* [What you are asked to do]: Return the records below from the line containing "(794, 239) = (550, 46): grey" onward, exactly, through and including the last line.

* [Available data]:
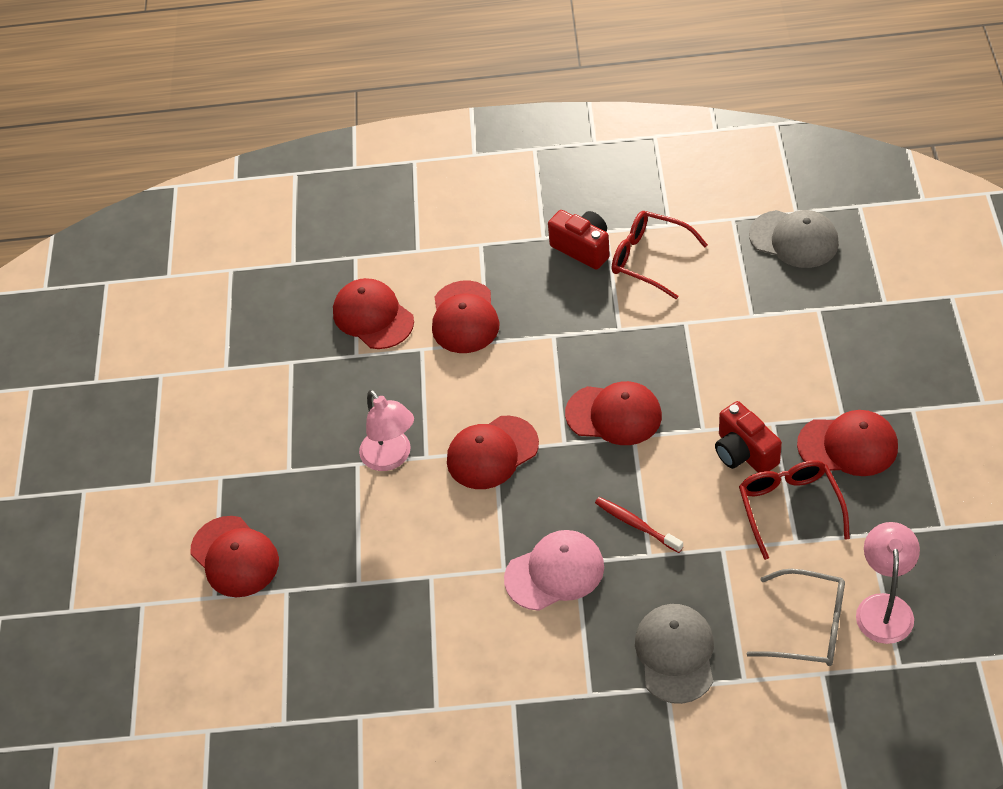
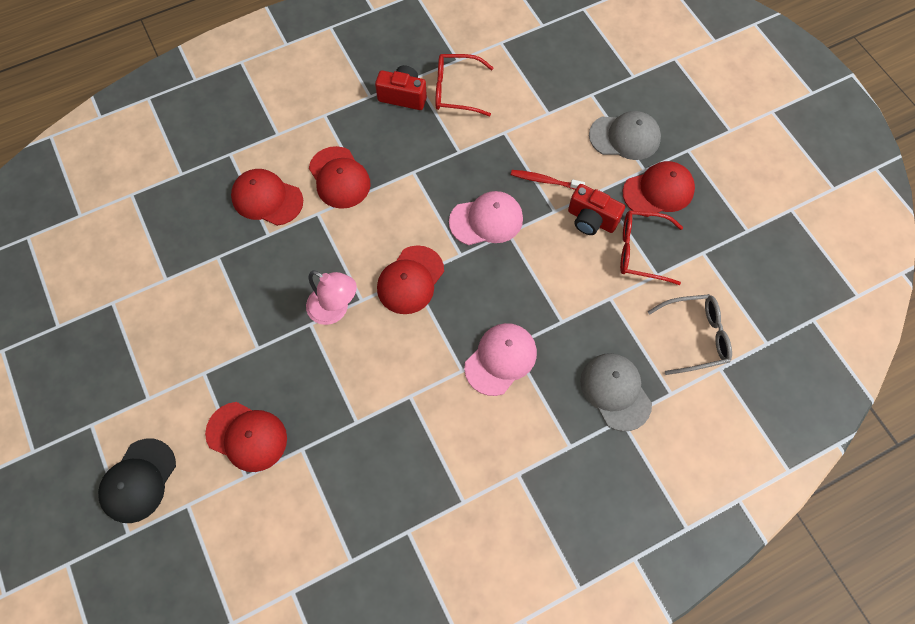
camera: 30 degrees left, 15 degrees up
(105, 562) = (138, 481): none -> black cap
(614, 415) = (486, 220): red cap -> pink cap
(636, 525) = (542, 301): red toothbrush -> red toothbrush (545, 181)
(789, 508) = (641, 251): red glasses -> red glasses turned 45 degrees counterclockwise
(794, 239) = (550, 46): grey cap -> grey cap (625, 137)
(884, 607) = (737, 303): pink lamp -> none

* [Exercise solution]:
(794, 239) = (550, 46): grey cap -> grey cap (625, 137)
(884, 607) = (737, 303): pink lamp -> none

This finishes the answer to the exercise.